## Exercise prompt:
Reproduce the listing exactly, with no pictures in your copy.

## Collected data:
□ □ □ □ □ □ □

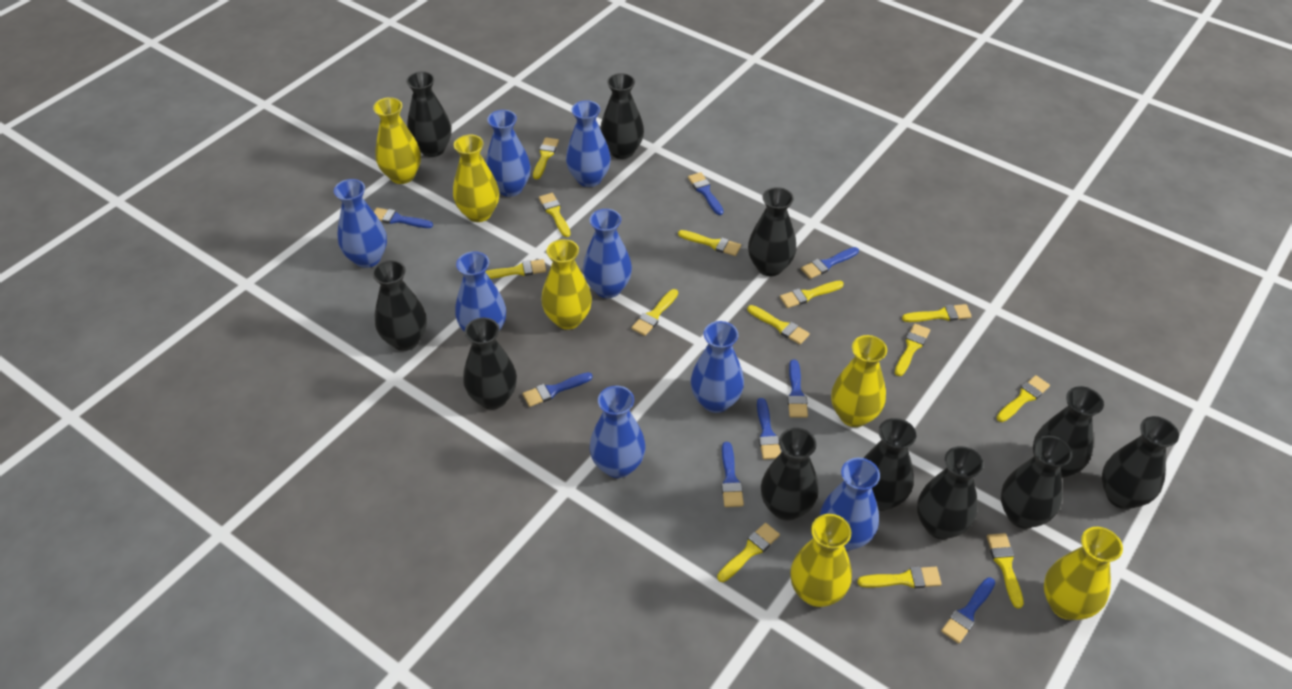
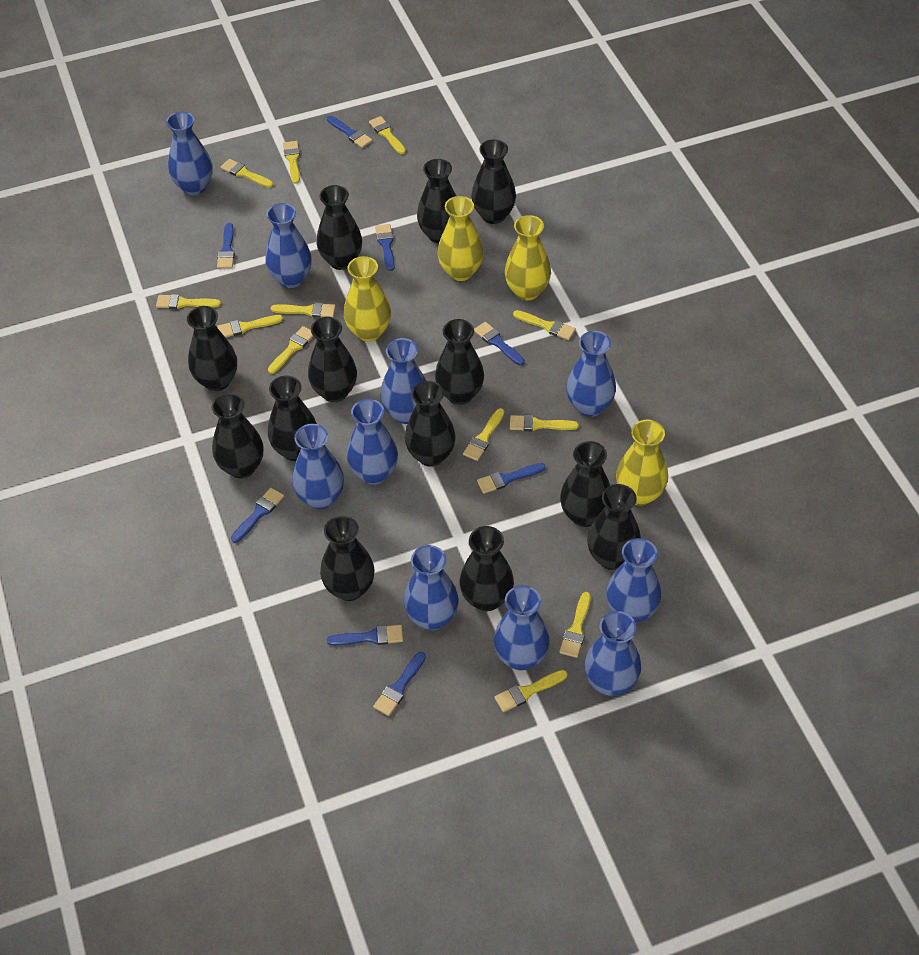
black vase: 11 -> 13
blue vase: 8 -> 10
yellow brush: 13 -> 12
yellow vase: 6 -> 4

□ □ □ □ □ □ □

## Result of this exercise:
black vase: 11 -> 13
blue vase: 8 -> 10
yellow brush: 13 -> 12
yellow vase: 6 -> 4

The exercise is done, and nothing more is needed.